Directions for this task.
Copy out every item below word for word, omitting the pictures.

Items from a collection.
---
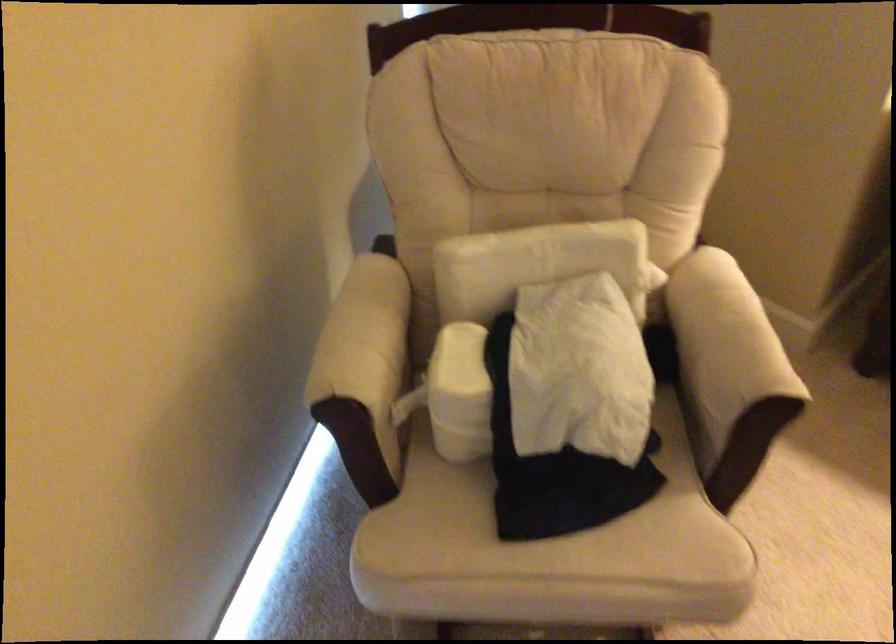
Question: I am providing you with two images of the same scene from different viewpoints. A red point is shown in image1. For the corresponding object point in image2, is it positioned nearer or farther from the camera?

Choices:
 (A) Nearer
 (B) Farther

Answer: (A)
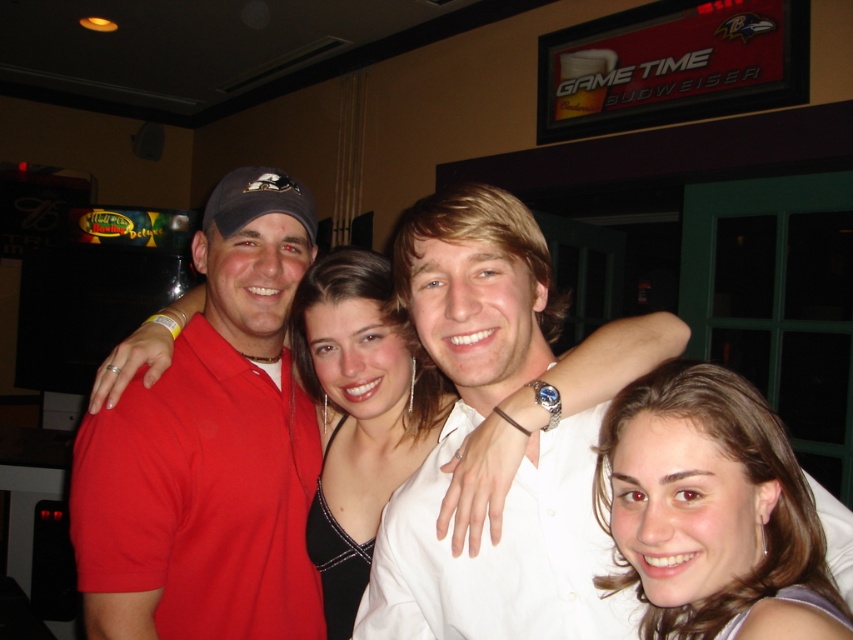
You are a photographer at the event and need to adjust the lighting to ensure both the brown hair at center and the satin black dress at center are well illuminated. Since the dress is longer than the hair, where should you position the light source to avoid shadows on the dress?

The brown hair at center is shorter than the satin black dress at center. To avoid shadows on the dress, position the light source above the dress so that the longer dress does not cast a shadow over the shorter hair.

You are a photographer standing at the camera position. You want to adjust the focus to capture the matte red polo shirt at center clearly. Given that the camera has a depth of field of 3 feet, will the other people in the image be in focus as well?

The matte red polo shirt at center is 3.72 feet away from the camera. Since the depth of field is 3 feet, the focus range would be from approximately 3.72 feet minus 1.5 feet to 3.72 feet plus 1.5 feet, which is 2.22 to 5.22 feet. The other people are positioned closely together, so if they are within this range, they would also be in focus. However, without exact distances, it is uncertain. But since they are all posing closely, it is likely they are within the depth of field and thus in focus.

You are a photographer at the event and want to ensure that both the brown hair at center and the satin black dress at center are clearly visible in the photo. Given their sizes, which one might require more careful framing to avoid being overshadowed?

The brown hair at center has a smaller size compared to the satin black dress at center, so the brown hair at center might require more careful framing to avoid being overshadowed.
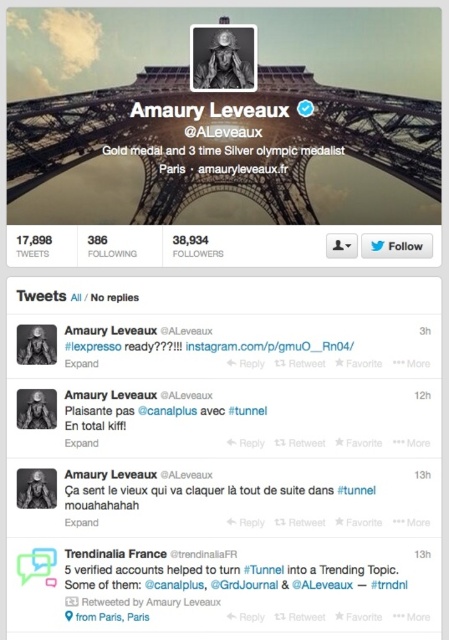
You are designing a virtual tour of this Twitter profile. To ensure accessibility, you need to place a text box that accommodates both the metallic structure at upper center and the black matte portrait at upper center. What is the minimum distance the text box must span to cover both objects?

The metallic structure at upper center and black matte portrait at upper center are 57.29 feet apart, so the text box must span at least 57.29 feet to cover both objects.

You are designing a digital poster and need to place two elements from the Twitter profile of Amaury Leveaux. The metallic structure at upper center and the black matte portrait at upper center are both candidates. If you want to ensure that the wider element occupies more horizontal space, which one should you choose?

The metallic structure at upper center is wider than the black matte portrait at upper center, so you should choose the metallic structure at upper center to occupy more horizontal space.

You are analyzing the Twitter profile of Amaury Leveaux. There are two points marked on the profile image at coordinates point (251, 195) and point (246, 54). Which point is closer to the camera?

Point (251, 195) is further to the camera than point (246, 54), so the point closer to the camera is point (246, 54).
---
Task result.
Question: I am providing you with two images of the same scene from different viewpoints. A red point is shown in image1. For the corresponding object point in image2, is it positioned nearer or farther from the camera?

Choices:
 (A) Nearer
 (B) Farther

Answer: (A)
You are a photographer at the event and need to adjust the lighting to ensure both the brown hair at center and the satin black dress at center are well illuminated. Since the dress is longer than the hair, where should you position the light source to avoid shadows on the dress?

The brown hair at center is shorter than the satin black dress at center. To avoid shadows on the dress, position the light source above the dress so that the longer dress does not cast a shadow over the shorter hair.

You are a photographer standing at the camera position. You want to adjust the focus to capture the matte red polo shirt at center clearly. Given that the camera has a depth of field of 3 feet, will the other people in the image be in focus as well?

The matte red polo shirt at center is 3.72 feet away from the camera. Since the depth of field is 3 feet, the focus range would be from approximately 3.72 feet minus 1.5 feet to 3.72 feet plus 1.5 feet, which is 2.22 to 5.22 feet. The other people are positioned closely together, so if they are within this range, they would also be in focus. However, without exact distances, it is uncertain. But since they are all posing closely, it is likely they are within the depth of field and thus in focus.

You are a photographer at the event and want to ensure that both the brown hair at center and the satin black dress at center are clearly visible in the photo. Given their sizes, which one might require more careful framing to avoid being overshadowed?

The brown hair at center has a smaller size compared to the satin black dress at center, so the brown hair at center might require more careful framing to avoid being overshadowed.
You are designing a virtual tour of this Twitter profile. To ensure accessibility, you need to place a text box that accommodates both the metallic structure at upper center and the black matte portrait at upper center. What is the minimum distance the text box must span to cover both objects?

The metallic structure at upper center and black matte portrait at upper center are 57.29 feet apart, so the text box must span at least 57.29 feet to cover both objects.

You are designing a digital poster and need to place two elements from the Twitter profile of Amaury Leveaux. The metallic structure at upper center and the black matte portrait at upper center are both candidates. If you want to ensure that the wider element occupies more horizontal space, which one should you choose?

The metallic structure at upper center is wider than the black matte portrait at upper center, so you should choose the metallic structure at upper center to occupy more horizontal space.

You are analyzing the Twitter profile of Amaury Leveaux. There are two points marked on the profile image at coordinates point (251, 195) and point (246, 54). Which point is closer to the camera?

Point (251, 195) is further to the camera than point (246, 54), so the point closer to the camera is point (246, 54).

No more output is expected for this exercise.